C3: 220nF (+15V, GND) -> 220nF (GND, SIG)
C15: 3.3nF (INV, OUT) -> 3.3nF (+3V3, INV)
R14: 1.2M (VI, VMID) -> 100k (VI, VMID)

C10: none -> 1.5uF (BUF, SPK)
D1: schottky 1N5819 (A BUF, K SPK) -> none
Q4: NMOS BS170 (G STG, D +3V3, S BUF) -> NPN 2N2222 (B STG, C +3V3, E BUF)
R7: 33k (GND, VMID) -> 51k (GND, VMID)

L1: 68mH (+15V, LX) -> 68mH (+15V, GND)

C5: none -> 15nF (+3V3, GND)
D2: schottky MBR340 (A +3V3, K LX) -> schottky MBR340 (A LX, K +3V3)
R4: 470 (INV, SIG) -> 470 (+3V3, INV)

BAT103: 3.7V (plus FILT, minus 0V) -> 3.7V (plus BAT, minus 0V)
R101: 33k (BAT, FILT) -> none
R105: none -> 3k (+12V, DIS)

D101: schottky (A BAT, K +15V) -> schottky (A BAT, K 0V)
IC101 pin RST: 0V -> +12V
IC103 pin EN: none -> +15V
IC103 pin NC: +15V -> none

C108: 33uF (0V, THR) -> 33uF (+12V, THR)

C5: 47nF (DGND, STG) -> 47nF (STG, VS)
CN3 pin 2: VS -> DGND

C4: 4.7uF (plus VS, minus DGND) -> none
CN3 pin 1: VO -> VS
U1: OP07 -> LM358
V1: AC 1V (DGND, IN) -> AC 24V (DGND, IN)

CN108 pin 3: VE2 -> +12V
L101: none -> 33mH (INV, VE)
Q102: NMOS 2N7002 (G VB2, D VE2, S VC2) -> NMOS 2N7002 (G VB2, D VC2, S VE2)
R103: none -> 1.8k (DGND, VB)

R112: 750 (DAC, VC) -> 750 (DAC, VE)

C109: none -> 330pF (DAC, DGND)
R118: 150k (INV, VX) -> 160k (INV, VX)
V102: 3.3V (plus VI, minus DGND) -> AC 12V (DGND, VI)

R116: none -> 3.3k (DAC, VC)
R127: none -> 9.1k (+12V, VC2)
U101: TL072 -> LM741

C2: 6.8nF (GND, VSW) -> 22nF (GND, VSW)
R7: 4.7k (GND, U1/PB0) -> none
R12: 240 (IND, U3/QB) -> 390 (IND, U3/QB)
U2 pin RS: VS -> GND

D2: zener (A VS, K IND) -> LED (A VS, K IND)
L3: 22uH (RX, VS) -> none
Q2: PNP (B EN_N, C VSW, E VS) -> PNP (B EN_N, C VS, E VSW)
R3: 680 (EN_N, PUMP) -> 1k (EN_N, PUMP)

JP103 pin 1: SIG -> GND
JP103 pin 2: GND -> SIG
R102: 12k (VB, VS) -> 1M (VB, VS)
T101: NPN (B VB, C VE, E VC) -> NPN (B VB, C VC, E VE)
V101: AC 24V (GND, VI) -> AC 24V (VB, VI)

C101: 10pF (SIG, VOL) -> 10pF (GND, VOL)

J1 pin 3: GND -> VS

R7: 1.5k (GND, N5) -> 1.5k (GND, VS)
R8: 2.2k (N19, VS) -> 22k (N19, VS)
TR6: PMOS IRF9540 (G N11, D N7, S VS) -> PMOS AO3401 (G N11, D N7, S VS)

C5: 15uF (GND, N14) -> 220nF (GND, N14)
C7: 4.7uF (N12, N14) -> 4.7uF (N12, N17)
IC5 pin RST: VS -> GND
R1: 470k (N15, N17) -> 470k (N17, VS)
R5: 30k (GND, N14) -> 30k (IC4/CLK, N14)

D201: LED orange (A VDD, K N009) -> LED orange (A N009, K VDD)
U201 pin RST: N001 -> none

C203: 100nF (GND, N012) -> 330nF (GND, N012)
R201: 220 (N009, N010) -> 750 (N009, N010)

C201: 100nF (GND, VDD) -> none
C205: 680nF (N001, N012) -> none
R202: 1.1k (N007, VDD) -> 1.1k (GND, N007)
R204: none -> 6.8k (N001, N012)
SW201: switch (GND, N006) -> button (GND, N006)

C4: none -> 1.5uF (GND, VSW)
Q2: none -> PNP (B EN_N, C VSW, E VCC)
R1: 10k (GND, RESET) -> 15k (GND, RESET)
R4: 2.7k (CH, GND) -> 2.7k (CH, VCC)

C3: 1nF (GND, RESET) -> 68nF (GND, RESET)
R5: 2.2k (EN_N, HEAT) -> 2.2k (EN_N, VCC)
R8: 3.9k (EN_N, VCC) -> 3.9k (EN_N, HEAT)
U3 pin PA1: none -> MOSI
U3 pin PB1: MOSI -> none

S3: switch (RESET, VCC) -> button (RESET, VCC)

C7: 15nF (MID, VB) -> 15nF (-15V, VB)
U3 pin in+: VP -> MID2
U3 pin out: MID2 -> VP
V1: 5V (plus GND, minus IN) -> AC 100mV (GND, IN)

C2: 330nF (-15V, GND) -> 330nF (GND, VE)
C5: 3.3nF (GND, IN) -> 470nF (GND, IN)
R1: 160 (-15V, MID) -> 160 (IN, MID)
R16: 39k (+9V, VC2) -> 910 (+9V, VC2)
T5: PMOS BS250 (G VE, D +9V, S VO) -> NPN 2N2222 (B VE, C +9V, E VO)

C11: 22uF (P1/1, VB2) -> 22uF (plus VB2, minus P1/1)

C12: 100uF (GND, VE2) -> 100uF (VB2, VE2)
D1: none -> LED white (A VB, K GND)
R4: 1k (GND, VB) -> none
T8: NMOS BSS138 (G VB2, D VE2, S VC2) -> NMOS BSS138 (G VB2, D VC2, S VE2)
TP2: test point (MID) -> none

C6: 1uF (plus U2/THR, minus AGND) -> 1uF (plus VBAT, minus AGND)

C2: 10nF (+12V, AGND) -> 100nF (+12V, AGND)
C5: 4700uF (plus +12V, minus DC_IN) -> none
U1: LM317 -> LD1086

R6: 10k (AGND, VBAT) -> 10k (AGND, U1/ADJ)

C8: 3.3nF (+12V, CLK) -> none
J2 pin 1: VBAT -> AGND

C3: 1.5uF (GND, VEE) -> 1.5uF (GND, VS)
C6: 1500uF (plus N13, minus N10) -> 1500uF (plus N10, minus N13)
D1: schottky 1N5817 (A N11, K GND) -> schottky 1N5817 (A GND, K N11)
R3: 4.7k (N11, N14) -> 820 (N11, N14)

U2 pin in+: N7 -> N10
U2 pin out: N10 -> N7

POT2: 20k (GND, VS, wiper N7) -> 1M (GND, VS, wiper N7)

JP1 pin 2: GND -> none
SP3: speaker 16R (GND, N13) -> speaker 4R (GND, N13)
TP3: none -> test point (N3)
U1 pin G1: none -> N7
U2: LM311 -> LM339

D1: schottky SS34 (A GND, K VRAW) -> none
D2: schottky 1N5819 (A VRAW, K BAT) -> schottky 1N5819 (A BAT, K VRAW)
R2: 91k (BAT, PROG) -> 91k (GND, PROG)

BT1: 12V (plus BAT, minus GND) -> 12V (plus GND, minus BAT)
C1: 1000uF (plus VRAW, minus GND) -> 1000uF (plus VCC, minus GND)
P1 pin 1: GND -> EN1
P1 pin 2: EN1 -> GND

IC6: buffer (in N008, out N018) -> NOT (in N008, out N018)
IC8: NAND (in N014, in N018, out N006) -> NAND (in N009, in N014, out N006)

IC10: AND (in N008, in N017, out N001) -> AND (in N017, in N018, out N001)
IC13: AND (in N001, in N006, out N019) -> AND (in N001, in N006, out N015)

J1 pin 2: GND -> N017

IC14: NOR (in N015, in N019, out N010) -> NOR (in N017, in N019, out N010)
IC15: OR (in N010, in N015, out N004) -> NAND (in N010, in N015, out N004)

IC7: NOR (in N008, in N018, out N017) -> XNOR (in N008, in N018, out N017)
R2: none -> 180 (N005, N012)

········

■ **WORK REQUIRED**
Using the data above, print exactly the lines from the line that contains "R103: none -> 1.8k (DGND, VB)" through the line that contains "J1 pin 3: GND -> VS", with both included.

■ **EXERCISE RESULT**
R103: none -> 1.8k (DGND, VB)

R112: 750 (DAC, VC) -> 750 (DAC, VE)

C109: none -> 330pF (DAC, DGND)
R118: 150k (INV, VX) -> 160k (INV, VX)
V102: 3.3V (plus VI, minus DGND) -> AC 12V (DGND, VI)

R116: none -> 3.3k (DAC, VC)
R127: none -> 9.1k (+12V, VC2)
U101: TL072 -> LM741

C2: 6.8nF (GND, VSW) -> 22nF (GND, VSW)
R7: 4.7k (GND, U1/PB0) -> none
R12: 240 (IND, U3/QB) -> 390 (IND, U3/QB)
U2 pin RS: VS -> GND

D2: zener (A VS, K IND) -> LED (A VS, K IND)
L3: 22uH (RX, VS) -> none
Q2: PNP (B EN_N, C VSW, E VS) -> PNP (B EN_N, C VS, E VSW)
R3: 680 (EN_N, PUMP) -> 1k (EN_N, PUMP)

JP103 pin 1: SIG -> GND
JP103 pin 2: GND -> SIG
R102: 12k (VB, VS) -> 1M (VB, VS)
T101: NPN (B VB, C VE, E VC) -> NPN (B VB, C VC, E VE)
V101: AC 24V (GND, VI) -> AC 24V (VB, VI)

C101: 10pF (SIG, VOL) -> 10pF (GND, VOL)

J1 pin 3: GND -> VS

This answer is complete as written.